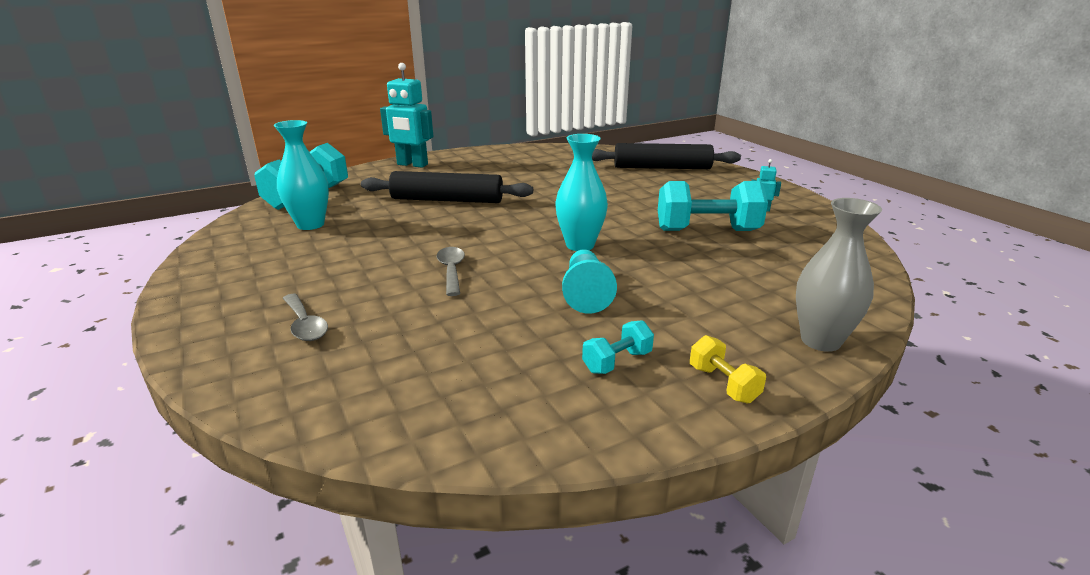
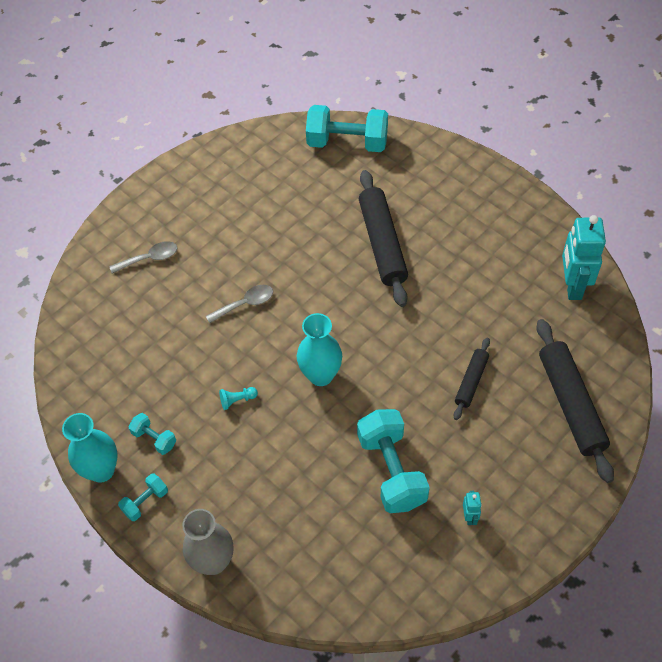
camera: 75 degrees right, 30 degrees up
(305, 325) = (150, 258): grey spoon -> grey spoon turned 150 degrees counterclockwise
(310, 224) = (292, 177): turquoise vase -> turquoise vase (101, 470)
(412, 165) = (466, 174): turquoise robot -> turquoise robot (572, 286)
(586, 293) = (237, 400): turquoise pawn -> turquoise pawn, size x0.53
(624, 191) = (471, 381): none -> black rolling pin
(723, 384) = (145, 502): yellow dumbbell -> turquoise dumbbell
--------------------
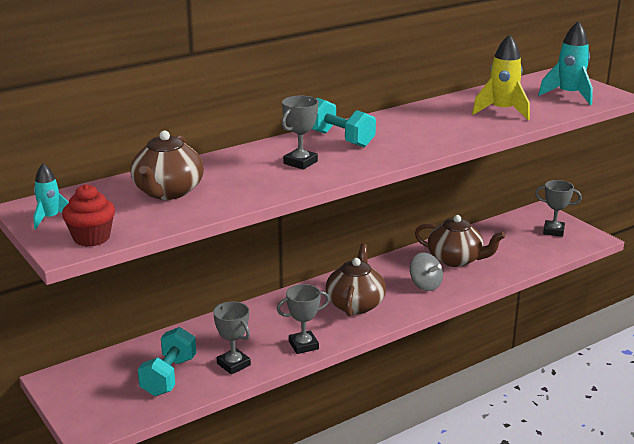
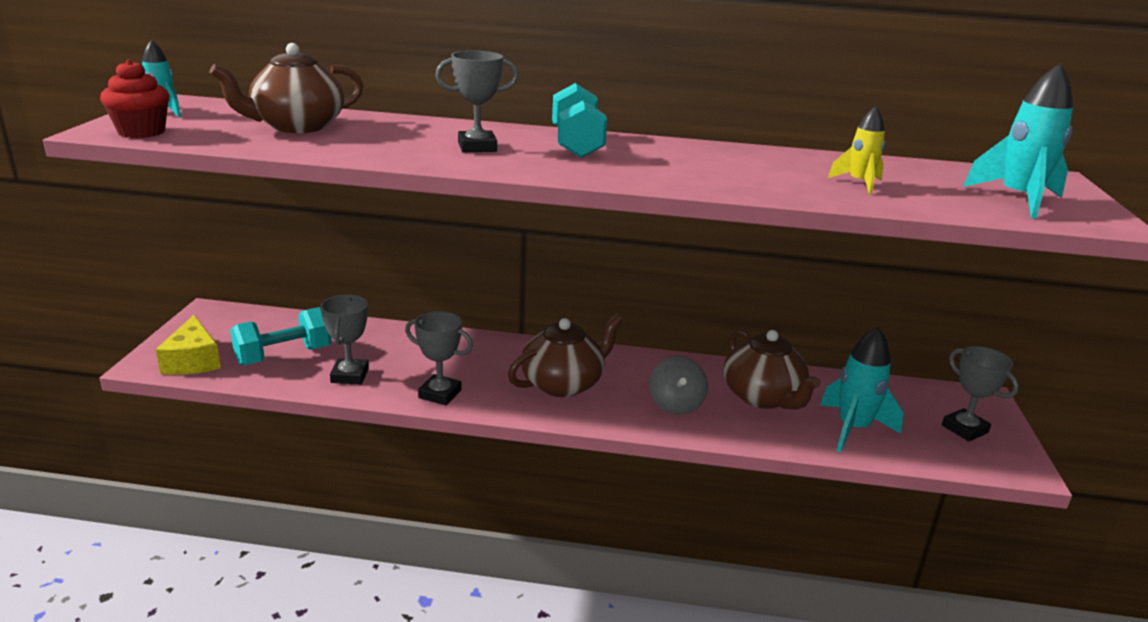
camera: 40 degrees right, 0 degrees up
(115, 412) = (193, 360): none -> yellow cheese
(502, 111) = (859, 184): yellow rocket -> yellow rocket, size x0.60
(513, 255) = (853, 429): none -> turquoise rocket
--------------------
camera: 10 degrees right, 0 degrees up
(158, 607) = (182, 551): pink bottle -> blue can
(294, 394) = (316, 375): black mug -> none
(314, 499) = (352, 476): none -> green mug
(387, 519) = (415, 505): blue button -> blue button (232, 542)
--------------------
#### Exercise goal
Could you reproduce exactly the lines of the entries above, from the one with "camera: 75 degrees right, 30 degrees up" through the one with "(723, 384) = (145, 502): yellow", and nothing else?

#### Answer for this exercise
camera: 75 degrees right, 30 degrees up
(305, 325) = (150, 258): grey spoon -> grey spoon turned 150 degrees counterclockwise
(310, 224) = (292, 177): turquoise vase -> turquoise vase (101, 470)
(412, 165) = (466, 174): turquoise robot -> turquoise robot (572, 286)
(586, 293) = (237, 400): turquoise pawn -> turquoise pawn, size x0.53
(624, 191) = (471, 381): none -> black rolling pin
(723, 384) = (145, 502): yellow dumbbell -> turquoise dumbbell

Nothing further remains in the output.